» **WHAT IS EXPECTED**
Give the lines below again exactly, starting with the line that holds "258, 39, 32]" and going on through the line that holds "316, 36, 45]".

Segment Start: EXTRACTED DATA

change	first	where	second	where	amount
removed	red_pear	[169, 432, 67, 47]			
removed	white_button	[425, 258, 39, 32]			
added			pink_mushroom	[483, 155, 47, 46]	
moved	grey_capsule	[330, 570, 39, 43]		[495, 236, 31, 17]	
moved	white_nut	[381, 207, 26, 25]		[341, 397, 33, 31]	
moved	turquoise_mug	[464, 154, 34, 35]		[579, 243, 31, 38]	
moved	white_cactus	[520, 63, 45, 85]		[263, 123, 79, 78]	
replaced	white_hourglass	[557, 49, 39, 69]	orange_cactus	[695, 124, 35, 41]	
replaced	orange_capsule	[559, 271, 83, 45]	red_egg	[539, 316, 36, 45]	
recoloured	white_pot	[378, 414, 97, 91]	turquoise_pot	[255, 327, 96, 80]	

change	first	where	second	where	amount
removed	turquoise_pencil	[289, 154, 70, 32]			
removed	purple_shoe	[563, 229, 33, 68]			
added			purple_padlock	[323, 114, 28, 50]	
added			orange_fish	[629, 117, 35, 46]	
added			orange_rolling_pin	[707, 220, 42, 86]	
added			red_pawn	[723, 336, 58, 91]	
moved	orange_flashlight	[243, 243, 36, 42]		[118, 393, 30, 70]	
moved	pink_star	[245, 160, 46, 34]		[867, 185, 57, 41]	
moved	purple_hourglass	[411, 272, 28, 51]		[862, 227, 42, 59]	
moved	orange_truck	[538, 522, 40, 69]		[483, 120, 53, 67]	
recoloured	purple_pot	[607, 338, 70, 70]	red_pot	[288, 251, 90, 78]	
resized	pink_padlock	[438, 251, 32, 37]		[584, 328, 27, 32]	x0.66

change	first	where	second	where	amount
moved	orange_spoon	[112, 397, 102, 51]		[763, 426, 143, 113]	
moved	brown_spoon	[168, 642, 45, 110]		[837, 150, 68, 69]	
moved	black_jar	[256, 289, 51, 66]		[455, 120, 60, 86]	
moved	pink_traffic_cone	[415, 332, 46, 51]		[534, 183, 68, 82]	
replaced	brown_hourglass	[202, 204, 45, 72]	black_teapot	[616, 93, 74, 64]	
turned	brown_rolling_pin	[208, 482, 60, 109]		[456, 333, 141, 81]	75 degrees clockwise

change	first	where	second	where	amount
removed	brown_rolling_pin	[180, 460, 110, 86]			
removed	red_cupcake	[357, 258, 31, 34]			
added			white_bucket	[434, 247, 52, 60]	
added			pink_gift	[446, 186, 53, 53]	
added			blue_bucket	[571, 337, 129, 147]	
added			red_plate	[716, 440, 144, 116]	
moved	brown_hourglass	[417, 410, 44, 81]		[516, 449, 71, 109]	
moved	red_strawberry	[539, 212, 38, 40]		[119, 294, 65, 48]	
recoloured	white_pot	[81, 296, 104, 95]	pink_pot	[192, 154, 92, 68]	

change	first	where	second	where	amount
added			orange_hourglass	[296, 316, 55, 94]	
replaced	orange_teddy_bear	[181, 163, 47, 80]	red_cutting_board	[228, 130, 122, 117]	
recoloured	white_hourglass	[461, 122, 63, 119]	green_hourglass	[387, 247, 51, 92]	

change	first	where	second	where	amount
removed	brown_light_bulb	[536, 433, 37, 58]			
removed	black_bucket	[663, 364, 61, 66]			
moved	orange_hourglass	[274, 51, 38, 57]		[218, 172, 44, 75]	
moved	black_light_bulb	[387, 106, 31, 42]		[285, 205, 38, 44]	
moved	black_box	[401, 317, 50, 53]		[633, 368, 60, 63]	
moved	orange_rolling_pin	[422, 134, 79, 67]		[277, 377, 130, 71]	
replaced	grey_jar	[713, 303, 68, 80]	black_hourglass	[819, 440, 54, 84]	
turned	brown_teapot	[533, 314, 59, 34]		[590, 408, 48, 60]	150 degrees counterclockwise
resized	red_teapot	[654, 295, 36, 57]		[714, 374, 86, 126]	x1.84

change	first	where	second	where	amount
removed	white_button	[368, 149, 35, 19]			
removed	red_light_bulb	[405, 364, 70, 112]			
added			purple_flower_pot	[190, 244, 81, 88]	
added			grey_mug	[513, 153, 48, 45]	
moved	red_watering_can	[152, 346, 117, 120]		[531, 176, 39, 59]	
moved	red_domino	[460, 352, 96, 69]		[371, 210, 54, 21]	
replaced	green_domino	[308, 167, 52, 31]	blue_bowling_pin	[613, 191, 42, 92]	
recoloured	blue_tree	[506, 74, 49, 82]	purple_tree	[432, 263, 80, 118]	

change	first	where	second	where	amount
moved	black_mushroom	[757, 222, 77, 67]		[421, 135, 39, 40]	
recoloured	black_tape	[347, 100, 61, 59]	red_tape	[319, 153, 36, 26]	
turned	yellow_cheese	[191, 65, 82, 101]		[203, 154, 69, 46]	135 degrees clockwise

Segment End: EXTRACTED DATA

» **PROBLEM SOLUTION**
removed	white_button	[425, 258, 39, 32]			
added			pink_mushroom	[483, 155, 47, 46]	
moved	grey_capsule	[330, 570, 39, 43]		[495, 236, 31, 17]	
moved	white_nut	[381, 207, 26, 25]		[341, 397, 33, 31]	
moved	turquoise_mug	[464, 154, 34, 35]		[579, 243, 31, 38]	
moved	white_cactus	[520, 63, 45, 85]		[263, 123, 79, 78]	
replaced	white_hourglass	[557, 49, 39, 69]	orange_cactus	[695, 124, 35, 41]	
replaced	orange_capsule	[559, 271, 83, 45]	red_egg	[539, 316, 36, 45]	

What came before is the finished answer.